§ **EXERCISE PROMPT**:
Show every line in the entries below where the word "grün" appears.

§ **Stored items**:

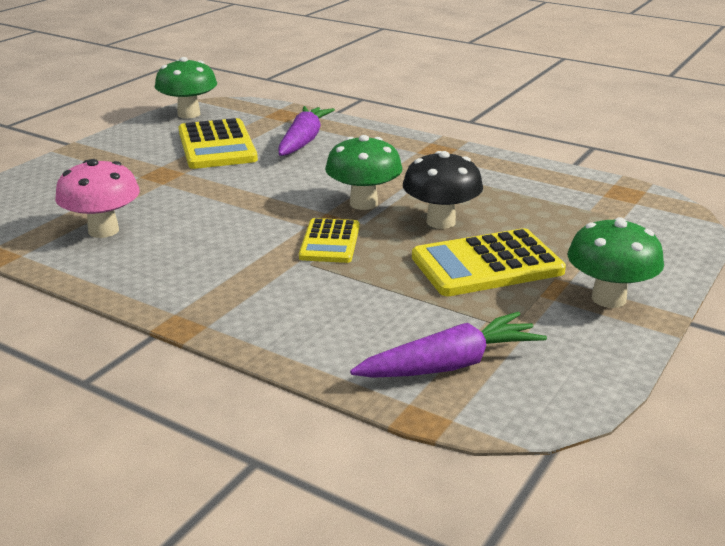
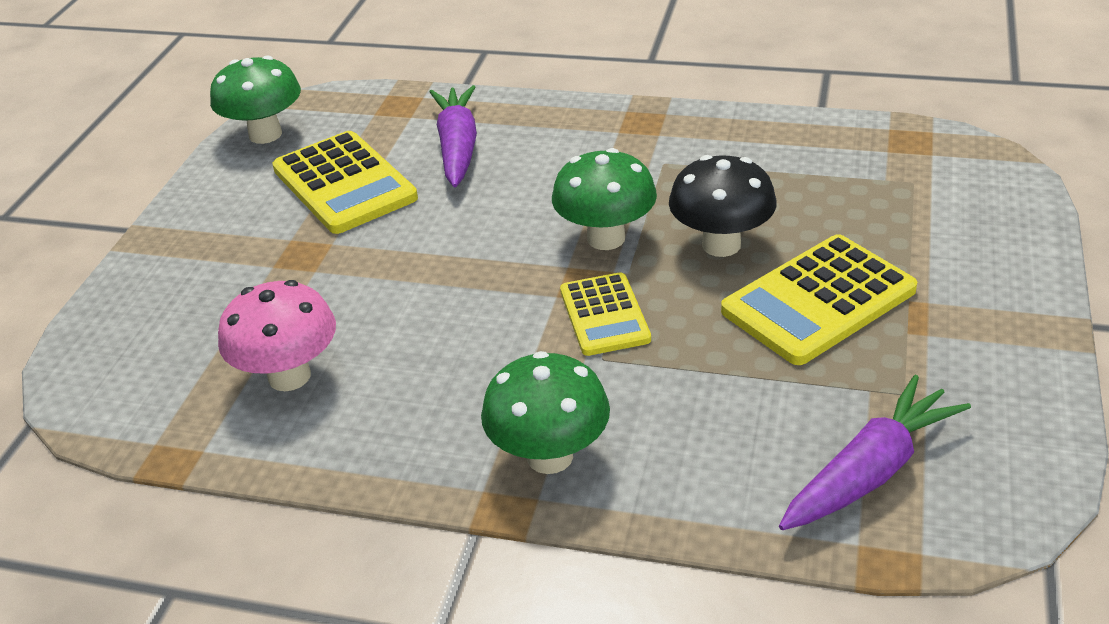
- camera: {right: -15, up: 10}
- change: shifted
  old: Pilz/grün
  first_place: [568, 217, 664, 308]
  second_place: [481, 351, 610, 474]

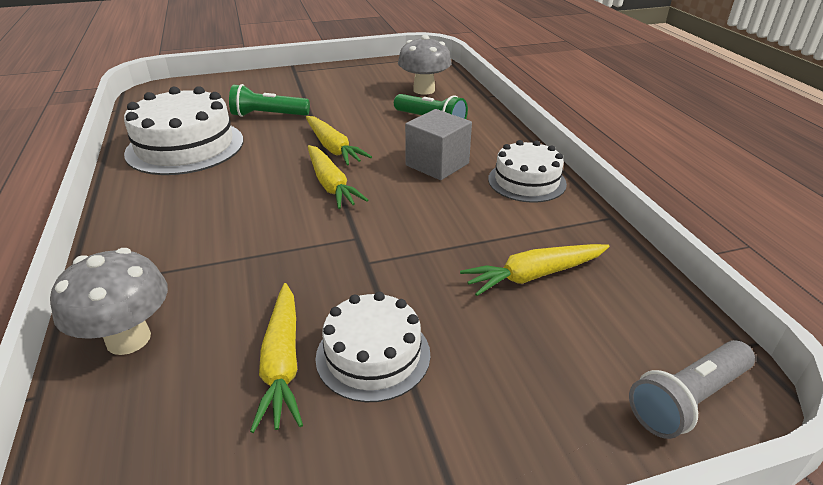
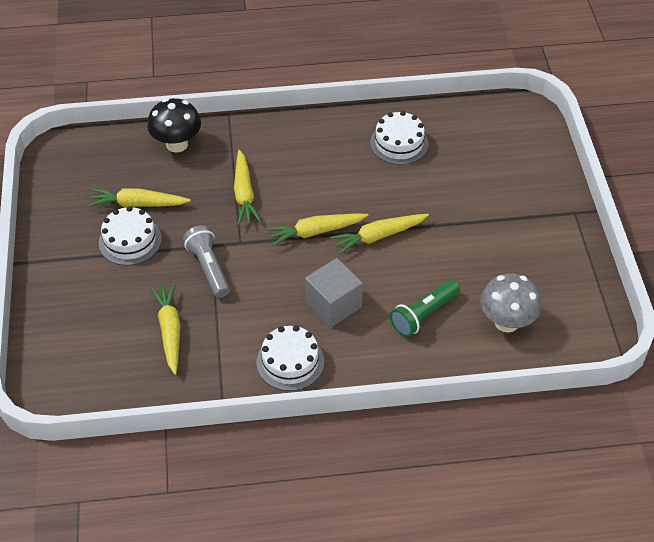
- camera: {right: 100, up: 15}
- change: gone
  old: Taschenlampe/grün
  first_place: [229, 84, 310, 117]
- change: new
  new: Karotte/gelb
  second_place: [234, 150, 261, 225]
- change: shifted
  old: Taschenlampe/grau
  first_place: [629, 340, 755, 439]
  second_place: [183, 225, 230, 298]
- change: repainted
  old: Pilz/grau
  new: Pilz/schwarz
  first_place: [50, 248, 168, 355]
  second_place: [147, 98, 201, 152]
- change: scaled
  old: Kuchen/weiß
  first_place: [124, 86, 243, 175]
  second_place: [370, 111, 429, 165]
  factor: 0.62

§ **ANSWER FOR THE TASK**:
  old: Pilz/grün
  old: Taschenlampe/grün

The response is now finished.